[Items stored from a collection]
-- start --
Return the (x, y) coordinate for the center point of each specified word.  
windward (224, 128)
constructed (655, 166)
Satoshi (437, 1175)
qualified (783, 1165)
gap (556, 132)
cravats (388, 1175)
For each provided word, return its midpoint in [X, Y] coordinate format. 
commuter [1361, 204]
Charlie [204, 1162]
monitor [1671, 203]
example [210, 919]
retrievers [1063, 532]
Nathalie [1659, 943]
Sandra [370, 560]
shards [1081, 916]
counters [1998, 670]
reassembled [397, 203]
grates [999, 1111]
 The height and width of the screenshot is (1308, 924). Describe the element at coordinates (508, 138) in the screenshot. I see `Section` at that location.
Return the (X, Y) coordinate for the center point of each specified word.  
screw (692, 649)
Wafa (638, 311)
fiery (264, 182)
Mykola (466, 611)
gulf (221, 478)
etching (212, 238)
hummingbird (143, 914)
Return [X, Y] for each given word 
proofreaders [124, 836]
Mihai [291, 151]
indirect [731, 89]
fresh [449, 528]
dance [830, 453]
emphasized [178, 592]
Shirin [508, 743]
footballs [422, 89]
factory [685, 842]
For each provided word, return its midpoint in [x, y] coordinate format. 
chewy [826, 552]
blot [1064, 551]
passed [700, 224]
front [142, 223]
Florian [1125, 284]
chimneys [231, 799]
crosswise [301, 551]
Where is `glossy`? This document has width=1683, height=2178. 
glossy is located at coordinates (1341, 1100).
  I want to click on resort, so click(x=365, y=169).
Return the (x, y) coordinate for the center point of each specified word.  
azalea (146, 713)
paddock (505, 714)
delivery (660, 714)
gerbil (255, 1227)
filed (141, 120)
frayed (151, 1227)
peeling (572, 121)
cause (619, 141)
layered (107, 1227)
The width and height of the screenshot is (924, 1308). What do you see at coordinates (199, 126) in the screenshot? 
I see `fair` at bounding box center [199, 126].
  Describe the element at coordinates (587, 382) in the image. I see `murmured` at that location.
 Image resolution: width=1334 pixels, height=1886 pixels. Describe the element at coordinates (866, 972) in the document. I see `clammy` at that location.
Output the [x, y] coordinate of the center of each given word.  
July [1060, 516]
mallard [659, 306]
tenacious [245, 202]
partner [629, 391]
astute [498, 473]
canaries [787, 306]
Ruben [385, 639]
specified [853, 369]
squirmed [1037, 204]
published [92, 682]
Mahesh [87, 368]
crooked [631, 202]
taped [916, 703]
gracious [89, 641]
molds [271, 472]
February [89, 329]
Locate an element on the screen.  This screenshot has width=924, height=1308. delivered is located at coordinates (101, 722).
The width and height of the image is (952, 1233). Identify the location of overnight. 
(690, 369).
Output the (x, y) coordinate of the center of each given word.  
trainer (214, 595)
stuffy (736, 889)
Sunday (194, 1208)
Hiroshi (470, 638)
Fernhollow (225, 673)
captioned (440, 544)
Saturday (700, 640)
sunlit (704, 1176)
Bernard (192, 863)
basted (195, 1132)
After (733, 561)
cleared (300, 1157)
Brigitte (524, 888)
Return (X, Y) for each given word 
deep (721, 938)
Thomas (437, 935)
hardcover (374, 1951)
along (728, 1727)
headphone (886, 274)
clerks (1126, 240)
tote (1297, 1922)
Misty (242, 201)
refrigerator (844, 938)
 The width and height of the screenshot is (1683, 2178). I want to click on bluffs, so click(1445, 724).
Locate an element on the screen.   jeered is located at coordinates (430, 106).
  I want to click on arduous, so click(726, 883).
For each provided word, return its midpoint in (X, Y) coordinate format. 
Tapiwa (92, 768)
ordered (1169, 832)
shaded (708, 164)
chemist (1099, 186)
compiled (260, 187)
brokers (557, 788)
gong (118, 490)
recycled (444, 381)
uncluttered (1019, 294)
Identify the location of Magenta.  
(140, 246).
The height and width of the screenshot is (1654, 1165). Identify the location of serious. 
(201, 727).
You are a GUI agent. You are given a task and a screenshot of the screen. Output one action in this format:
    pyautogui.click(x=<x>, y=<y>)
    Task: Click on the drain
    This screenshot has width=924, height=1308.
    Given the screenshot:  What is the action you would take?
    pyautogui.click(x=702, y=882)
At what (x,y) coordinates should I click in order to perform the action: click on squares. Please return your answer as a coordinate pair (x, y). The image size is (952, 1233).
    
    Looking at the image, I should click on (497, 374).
-- end --
# [PROBLEM]
Copy word for word everything in the rows above, from the line containing "Shirin [508, 743]" down to the line containing "(690, 369).", with both of those lines included.

# [EXERCISE RESPONSE]
Shirin [508, 743]
footballs [422, 89]
factory [685, 842]
For each provided word, return its midpoint in [x, y] coordinate format. 
chewy [826, 552]
blot [1064, 551]
passed [700, 224]
front [142, 223]
Florian [1125, 284]
chimneys [231, 799]
crosswise [301, 551]
Where is `glossy`? This document has width=1683, height=2178. 
glossy is located at coordinates (1341, 1100).
  I want to click on resort, so click(x=365, y=169).
Return the (x, y) coordinate for the center point of each specified word.  
azalea (146, 713)
paddock (505, 714)
delivery (660, 714)
gerbil (255, 1227)
filed (141, 120)
frayed (151, 1227)
peeling (572, 121)
cause (619, 141)
layered (107, 1227)
The width and height of the screenshot is (924, 1308). What do you see at coordinates (199, 126) in the screenshot? 
I see `fair` at bounding box center [199, 126].
  Describe the element at coordinates (587, 382) in the image. I see `murmured` at that location.
 Image resolution: width=1334 pixels, height=1886 pixels. Describe the element at coordinates (866, 972) in the document. I see `clammy` at that location.
Output the [x, y] coordinate of the center of each given word.  
July [1060, 516]
mallard [659, 306]
tenacious [245, 202]
partner [629, 391]
astute [498, 473]
canaries [787, 306]
Ruben [385, 639]
specified [853, 369]
squirmed [1037, 204]
published [92, 682]
Mahesh [87, 368]
crooked [631, 202]
taped [916, 703]
gracious [89, 641]
molds [271, 472]
February [89, 329]
Locate an element on the screen.  This screenshot has width=924, height=1308. delivered is located at coordinates (101, 722).
The width and height of the image is (952, 1233). Identify the location of overnight. 
(690, 369).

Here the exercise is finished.